Exclude the pictures and reproduce the remaining data exactly as written.

--- Given data ---
────────────────────────────────────────
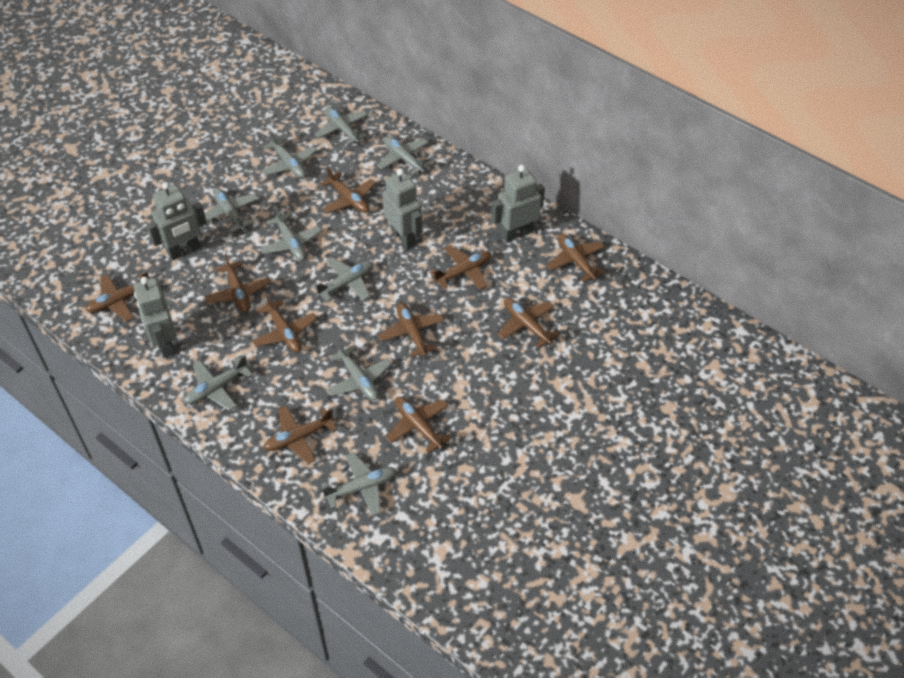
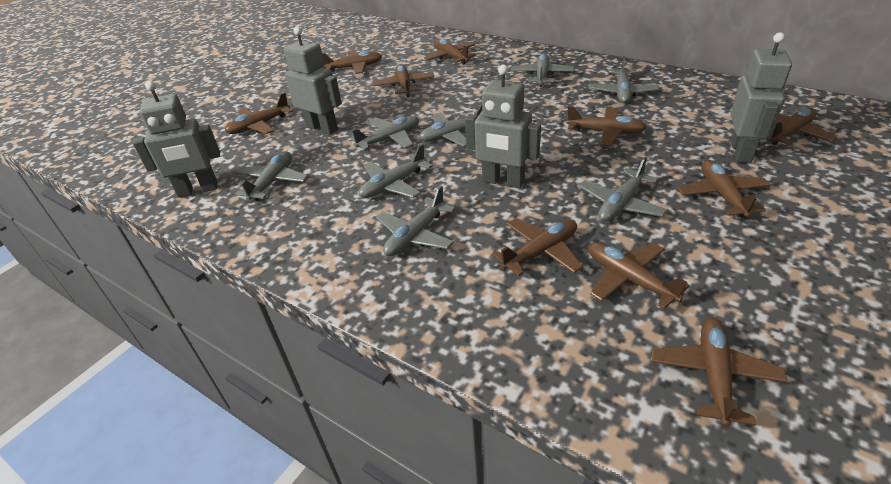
grey plane: 9 -> 8

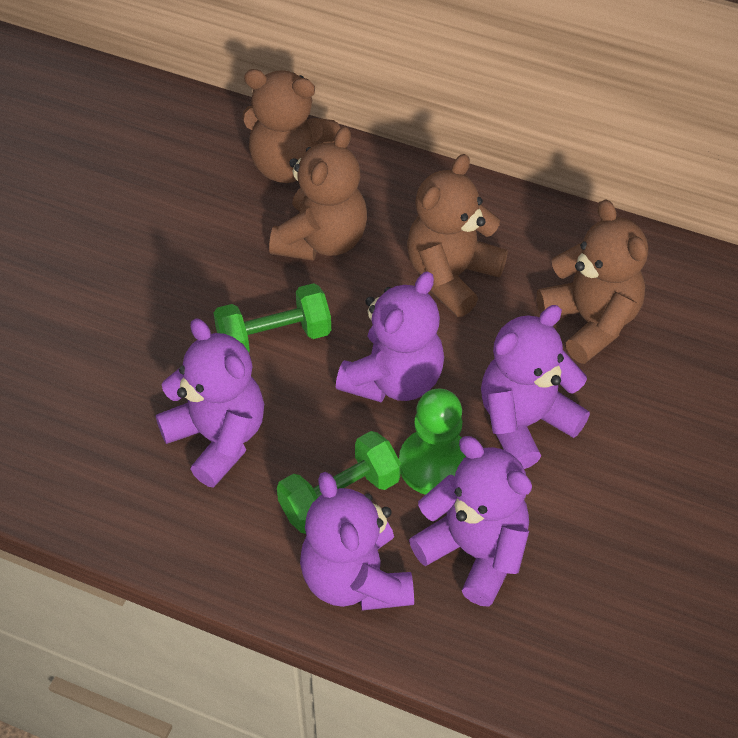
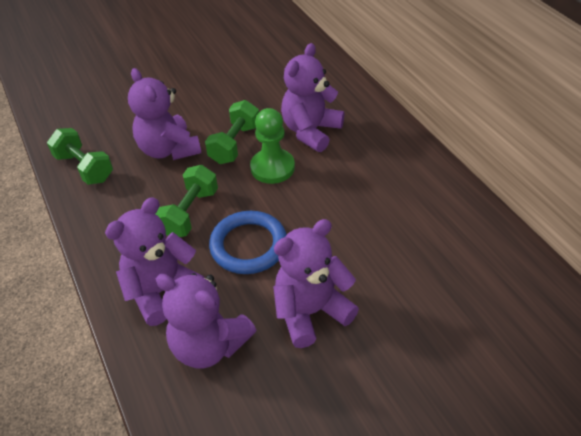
blue ring: 0 -> 1
brown teddy bear: 4 -> 0
green dumbbell: 2 -> 3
────────────────────────────────────────
--- Response area ---
grey plane: 9 -> 8

blue ring: 0 -> 1
brown teddy bear: 4 -> 0
green dumbbell: 2 -> 3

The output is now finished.